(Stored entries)
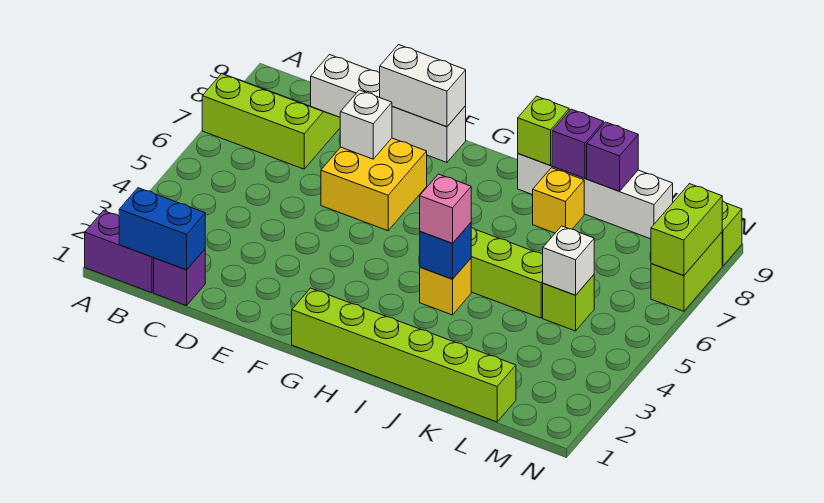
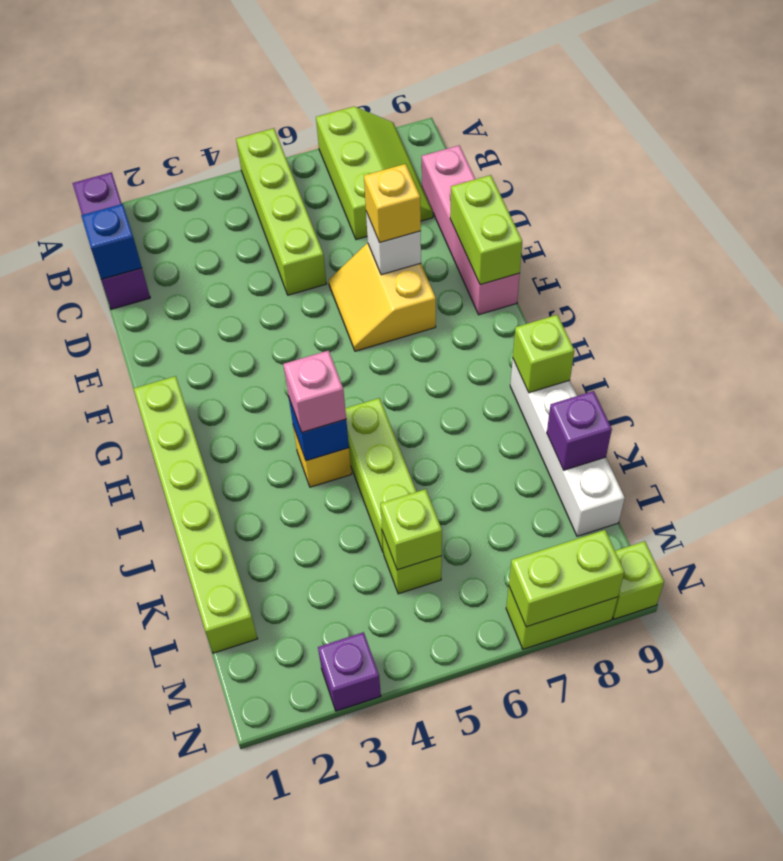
none -> lime 1x4 brick [236,128,326,295]
blue 1x2 brick [119,188,205,270] -> blue 1x1 brick [81,204,142,279]
white 1x4 brick [311,55,466,162] -> pink 1x4 brick [422,145,520,315]
yellow 2x2 brick [321,138,427,231] -> yellow 2x2 slope [329,243,436,351]
white 1x2 brick [380,45,466,127] -> lime 1x2 brick [450,175,522,285]
yellow 1x1 brick [533,168,584,233] -> yellow 1x1 brick moved to [364,164,421,243]
purple 1x1 brick [552,109,604,178] -> purple 1x1 brick moved to [318,632,381,711]
white 1x1 brick [543,226,594,295] -> lime 1x1 brick [380,489,442,570]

# What to do
Give the exact lines, and only those, from the line containing "blue 1x2 brick" through the line containing "white 1x2 brick" in the entries above.

# Your solution
blue 1x2 brick [119,188,205,270] -> blue 1x1 brick [81,204,142,279]
white 1x4 brick [311,55,466,162] -> pink 1x4 brick [422,145,520,315]
yellow 2x2 brick [321,138,427,231] -> yellow 2x2 slope [329,243,436,351]
white 1x2 brick [380,45,466,127] -> lime 1x2 brick [450,175,522,285]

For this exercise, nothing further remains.